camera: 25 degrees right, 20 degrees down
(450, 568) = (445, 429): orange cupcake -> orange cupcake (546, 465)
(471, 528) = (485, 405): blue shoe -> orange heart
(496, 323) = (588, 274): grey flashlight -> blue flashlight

* * *

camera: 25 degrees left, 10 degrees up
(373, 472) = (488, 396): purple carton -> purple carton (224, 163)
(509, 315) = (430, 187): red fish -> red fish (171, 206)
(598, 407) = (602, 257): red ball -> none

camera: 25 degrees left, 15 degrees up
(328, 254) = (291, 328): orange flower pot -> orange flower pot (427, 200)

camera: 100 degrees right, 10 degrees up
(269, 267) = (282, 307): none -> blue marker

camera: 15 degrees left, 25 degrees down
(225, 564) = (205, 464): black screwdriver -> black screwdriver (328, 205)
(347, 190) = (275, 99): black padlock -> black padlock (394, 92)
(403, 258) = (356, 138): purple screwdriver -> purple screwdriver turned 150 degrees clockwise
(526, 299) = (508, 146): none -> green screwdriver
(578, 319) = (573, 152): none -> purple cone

---

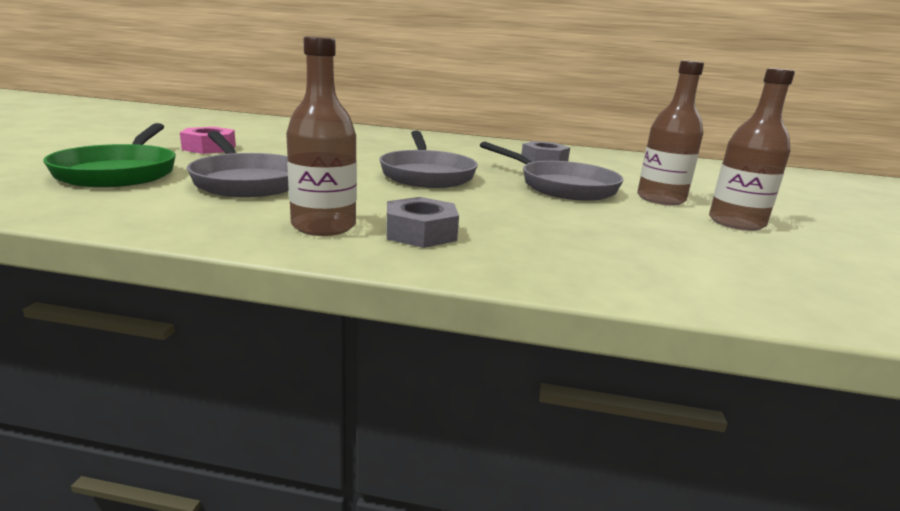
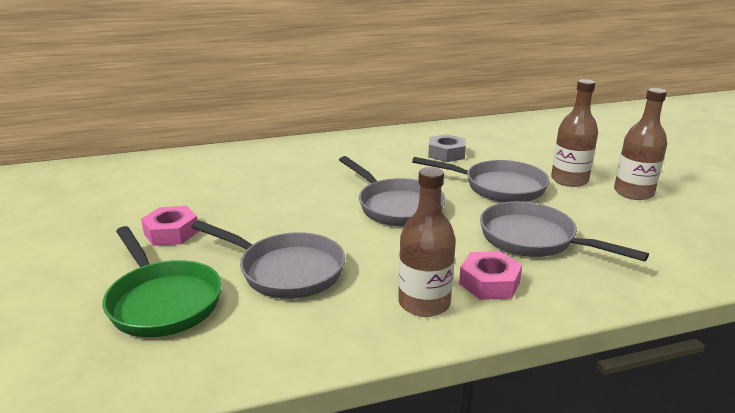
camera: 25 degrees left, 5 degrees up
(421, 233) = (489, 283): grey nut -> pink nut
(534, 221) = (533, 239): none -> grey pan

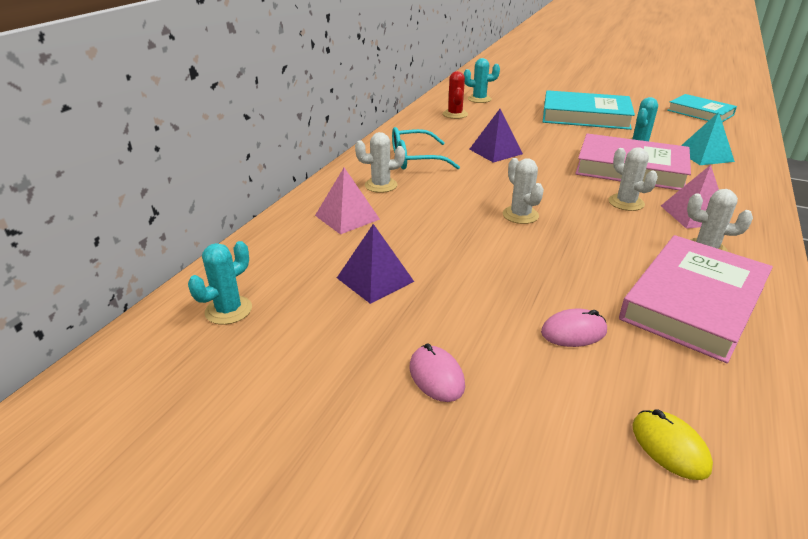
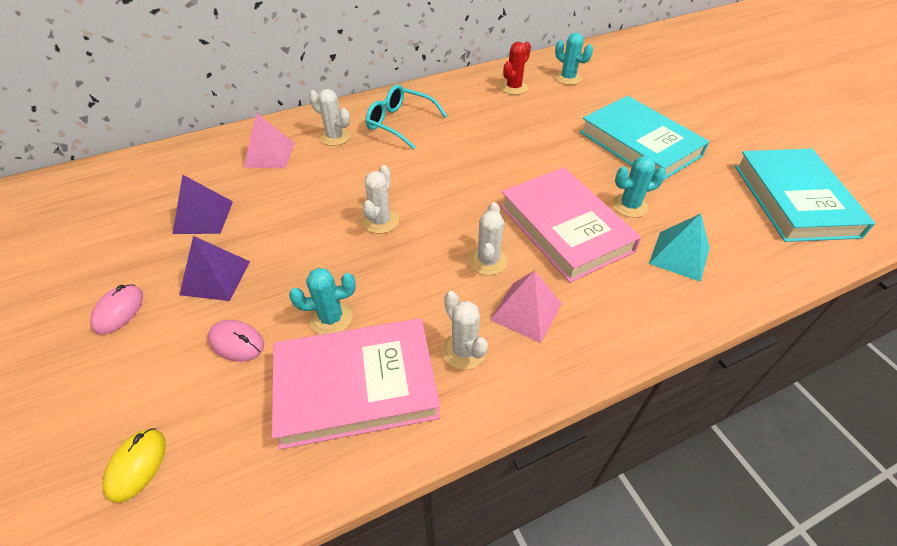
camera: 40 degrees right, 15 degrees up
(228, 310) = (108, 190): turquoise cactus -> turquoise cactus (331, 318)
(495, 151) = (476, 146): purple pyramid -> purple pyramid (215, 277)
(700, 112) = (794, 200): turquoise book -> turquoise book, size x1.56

__YOUR TASK__:
Reproduce the lines above, beginning at the line with "(495, 151) = (476, 146): purple" and stopping after the line with "(700, 112) = (794, 200): turquoise", exactly as they are.

__RESPONSE BELOW__:
(495, 151) = (476, 146): purple pyramid -> purple pyramid (215, 277)
(700, 112) = (794, 200): turquoise book -> turquoise book, size x1.56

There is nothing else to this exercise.